- _Exercise_: Among the entries below, copy every line that carries the word "TEMP".

(Items from a dataset)

Start of Block

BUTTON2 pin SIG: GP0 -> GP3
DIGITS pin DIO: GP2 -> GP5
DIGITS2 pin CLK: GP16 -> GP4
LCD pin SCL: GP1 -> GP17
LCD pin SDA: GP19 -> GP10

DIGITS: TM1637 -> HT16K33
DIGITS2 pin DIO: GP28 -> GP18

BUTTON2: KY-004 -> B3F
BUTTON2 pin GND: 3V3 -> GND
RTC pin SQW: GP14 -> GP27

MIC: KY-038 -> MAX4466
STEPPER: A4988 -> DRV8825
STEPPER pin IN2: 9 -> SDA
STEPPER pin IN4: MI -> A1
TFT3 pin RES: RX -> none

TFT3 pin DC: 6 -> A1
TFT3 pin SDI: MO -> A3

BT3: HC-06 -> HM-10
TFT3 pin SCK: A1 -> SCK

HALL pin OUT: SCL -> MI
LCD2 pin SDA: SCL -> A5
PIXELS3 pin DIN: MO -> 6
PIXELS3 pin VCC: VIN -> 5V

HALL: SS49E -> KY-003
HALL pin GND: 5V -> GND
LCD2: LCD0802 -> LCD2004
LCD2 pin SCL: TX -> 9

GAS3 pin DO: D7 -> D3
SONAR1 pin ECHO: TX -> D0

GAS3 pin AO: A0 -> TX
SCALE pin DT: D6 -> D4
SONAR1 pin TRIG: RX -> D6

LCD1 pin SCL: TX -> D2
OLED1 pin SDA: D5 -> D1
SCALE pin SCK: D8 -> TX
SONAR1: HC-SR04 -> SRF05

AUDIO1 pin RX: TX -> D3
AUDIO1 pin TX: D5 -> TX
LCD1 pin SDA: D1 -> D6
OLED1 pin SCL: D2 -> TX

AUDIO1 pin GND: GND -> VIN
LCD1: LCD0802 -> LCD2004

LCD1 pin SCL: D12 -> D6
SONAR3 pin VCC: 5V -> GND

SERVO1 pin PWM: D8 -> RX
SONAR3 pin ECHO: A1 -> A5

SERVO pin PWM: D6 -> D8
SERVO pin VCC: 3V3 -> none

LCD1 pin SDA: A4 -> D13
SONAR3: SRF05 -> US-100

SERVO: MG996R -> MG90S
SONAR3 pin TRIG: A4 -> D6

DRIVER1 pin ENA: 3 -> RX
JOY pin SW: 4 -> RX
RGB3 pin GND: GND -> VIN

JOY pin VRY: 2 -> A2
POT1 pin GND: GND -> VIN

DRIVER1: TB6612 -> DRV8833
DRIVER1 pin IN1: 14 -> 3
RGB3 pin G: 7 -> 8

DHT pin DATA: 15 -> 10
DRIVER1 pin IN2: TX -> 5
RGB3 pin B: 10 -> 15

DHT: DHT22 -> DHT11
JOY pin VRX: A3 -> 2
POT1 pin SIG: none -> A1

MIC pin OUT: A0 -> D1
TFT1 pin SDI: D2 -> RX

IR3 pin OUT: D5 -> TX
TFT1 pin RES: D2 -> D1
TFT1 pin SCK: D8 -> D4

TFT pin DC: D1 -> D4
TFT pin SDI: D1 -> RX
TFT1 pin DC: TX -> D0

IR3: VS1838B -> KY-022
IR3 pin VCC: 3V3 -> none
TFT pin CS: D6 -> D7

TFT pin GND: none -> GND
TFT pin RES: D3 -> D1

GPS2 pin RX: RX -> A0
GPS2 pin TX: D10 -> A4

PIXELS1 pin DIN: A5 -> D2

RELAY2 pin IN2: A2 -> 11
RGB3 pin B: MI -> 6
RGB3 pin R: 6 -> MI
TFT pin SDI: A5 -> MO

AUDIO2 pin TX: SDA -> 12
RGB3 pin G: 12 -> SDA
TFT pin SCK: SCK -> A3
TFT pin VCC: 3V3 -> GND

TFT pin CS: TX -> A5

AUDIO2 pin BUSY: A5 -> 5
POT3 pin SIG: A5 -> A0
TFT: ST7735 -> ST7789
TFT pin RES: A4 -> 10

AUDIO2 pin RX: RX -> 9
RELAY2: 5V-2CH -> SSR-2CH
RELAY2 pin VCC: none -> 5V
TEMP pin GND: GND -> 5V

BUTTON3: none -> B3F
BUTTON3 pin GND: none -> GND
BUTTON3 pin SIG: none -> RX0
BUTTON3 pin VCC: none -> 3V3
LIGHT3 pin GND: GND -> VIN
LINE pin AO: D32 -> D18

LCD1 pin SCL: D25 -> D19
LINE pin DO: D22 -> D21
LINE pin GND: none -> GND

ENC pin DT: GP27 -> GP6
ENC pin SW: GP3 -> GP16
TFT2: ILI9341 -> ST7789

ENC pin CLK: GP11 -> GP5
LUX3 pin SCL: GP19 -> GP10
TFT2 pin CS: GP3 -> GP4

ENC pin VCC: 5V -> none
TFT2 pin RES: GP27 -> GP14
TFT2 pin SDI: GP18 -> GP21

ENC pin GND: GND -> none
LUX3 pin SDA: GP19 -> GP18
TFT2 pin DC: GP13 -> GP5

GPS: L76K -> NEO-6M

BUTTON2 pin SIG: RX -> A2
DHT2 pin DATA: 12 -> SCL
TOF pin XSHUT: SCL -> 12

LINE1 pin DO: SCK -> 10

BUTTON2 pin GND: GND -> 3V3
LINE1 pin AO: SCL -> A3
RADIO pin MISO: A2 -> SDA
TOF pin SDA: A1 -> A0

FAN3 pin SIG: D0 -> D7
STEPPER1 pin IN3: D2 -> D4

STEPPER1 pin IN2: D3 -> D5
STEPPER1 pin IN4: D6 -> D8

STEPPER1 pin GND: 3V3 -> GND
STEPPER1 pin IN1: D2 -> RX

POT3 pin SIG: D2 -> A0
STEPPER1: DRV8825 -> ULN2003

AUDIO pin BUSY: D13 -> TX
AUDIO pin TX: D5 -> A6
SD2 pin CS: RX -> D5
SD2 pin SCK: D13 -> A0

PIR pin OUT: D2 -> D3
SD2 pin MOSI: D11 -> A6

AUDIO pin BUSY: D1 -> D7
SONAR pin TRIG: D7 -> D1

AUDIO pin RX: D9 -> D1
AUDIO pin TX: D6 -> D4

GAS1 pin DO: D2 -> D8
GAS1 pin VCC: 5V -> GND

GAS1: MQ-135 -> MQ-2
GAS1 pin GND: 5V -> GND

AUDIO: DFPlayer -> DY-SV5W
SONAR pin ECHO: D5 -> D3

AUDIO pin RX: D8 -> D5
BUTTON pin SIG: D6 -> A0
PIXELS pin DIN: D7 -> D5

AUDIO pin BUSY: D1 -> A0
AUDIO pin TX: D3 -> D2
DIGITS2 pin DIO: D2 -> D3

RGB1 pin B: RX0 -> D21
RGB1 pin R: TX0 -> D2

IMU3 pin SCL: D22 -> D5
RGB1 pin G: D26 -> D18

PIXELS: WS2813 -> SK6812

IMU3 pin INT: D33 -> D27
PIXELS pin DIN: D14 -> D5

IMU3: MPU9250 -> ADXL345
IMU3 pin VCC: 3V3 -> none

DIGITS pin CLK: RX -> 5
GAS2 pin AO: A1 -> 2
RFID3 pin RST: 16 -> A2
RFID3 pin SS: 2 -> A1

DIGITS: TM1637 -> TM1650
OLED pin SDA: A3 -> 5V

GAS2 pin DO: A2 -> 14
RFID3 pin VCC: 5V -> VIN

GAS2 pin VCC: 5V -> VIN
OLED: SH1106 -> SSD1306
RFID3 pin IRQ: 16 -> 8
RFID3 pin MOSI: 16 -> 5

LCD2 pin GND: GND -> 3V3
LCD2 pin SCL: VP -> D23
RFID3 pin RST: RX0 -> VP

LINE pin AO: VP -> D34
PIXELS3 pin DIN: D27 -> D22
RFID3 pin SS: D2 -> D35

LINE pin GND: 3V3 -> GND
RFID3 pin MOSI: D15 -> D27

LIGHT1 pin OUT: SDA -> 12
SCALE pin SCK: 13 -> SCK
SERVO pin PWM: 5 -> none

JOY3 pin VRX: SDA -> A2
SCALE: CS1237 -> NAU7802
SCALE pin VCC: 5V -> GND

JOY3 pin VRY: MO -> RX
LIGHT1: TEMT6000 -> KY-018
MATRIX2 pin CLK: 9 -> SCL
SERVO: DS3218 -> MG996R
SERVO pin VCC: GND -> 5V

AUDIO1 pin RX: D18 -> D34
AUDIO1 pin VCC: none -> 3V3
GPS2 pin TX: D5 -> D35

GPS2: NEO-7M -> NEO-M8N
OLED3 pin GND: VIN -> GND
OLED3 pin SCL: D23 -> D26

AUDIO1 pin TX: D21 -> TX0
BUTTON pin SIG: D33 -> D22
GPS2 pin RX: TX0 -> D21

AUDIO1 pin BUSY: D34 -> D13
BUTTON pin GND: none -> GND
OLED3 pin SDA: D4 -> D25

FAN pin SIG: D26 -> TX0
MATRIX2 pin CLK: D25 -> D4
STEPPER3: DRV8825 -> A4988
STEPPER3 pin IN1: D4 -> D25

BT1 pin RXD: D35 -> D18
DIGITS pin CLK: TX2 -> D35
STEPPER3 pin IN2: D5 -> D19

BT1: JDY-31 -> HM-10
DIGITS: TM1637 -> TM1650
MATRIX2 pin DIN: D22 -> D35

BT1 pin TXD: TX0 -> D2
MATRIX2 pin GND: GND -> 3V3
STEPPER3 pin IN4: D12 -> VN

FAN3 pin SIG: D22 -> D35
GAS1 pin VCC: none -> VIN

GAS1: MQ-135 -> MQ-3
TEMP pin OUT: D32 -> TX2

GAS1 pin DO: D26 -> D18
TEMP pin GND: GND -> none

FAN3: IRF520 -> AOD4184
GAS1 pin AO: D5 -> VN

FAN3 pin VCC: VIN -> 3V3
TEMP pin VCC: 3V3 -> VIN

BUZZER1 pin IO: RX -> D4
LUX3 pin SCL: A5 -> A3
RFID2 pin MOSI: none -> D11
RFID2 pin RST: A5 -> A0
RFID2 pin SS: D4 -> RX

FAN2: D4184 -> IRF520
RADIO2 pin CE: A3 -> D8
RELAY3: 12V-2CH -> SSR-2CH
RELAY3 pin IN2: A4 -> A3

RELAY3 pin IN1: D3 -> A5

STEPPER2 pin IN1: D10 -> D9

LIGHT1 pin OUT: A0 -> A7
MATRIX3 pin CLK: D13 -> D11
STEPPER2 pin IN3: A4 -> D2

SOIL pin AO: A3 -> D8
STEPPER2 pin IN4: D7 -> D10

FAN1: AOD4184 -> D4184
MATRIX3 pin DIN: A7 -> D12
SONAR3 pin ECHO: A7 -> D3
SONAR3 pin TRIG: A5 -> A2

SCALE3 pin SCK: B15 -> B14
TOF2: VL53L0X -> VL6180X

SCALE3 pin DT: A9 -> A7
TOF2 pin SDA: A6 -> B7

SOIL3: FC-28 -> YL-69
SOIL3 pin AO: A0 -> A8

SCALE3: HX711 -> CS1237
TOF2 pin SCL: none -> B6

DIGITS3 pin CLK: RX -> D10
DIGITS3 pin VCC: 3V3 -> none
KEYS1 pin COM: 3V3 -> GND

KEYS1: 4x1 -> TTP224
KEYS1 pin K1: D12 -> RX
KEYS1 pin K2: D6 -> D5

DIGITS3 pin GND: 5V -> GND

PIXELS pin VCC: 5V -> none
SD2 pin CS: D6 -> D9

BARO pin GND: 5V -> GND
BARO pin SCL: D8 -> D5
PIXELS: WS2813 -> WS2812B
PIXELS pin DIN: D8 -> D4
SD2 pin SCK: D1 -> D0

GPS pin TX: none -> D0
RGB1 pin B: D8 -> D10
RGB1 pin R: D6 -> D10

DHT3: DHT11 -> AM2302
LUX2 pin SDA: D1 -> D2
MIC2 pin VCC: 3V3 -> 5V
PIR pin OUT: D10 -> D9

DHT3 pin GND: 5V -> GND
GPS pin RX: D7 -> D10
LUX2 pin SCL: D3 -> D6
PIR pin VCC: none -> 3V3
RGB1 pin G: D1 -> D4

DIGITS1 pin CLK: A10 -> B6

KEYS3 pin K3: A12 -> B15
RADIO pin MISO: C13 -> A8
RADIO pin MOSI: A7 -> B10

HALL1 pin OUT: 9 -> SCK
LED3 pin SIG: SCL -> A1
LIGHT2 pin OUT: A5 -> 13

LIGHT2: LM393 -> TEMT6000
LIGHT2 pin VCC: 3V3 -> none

End of Block

- _Task response_:
TEMP pin GND: GND -> 5V
TEMP pin OUT: D32 -> TX2
TEMP pin GND: GND -> none
TEMP pin VCC: 3V3 -> VIN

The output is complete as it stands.